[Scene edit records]
────────────────────

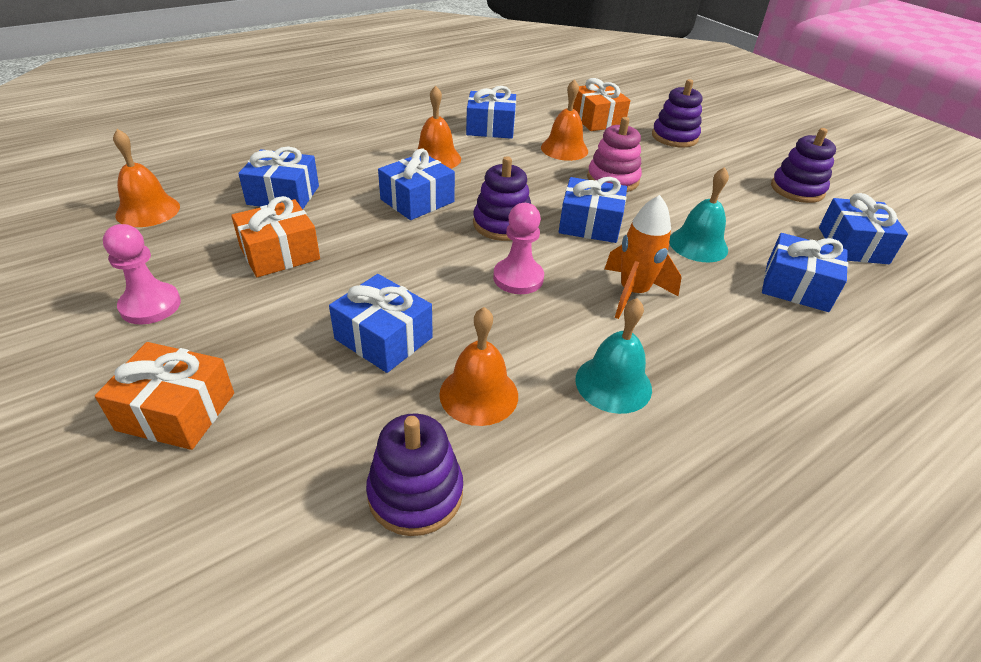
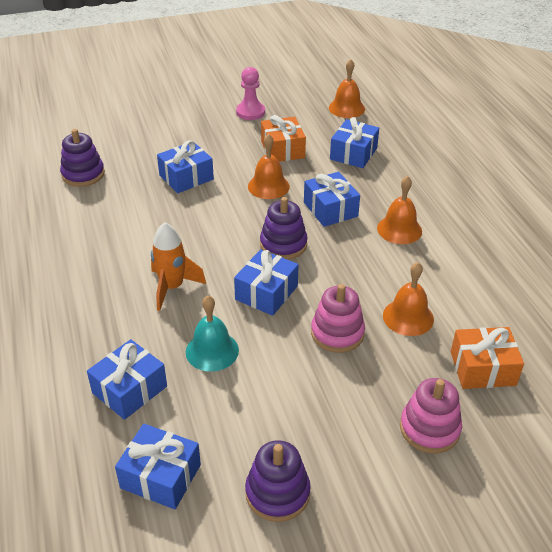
camera: 110 degrees right, 0 degrees up
(176, 411) = (170, 120): orange gift -> none
(479, 394) = (126, 201): orange bell -> orange bell (268, 186)
(490, 128) = (461, 275): blue gift -> none
(518, 278) = (215, 237): pink pawn -> none
(613, 384) = (101, 251): turquoise bell -> none
(674, 137) = (429, 429): purple stacking toy -> pink stacking toy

────────────────────

[What to produce]
Word-for-word repeat, images excluded: return all the data.

[Response to this task]
camera: 110 degrees right, 0 degrees up
(176, 411) = (170, 120): orange gift -> none
(479, 394) = (126, 201): orange bell -> orange bell (268, 186)
(490, 128) = (461, 275): blue gift -> none
(518, 278) = (215, 237): pink pawn -> none
(613, 384) = (101, 251): turquoise bell -> none
(674, 137) = (429, 429): purple stacking toy -> pink stacking toy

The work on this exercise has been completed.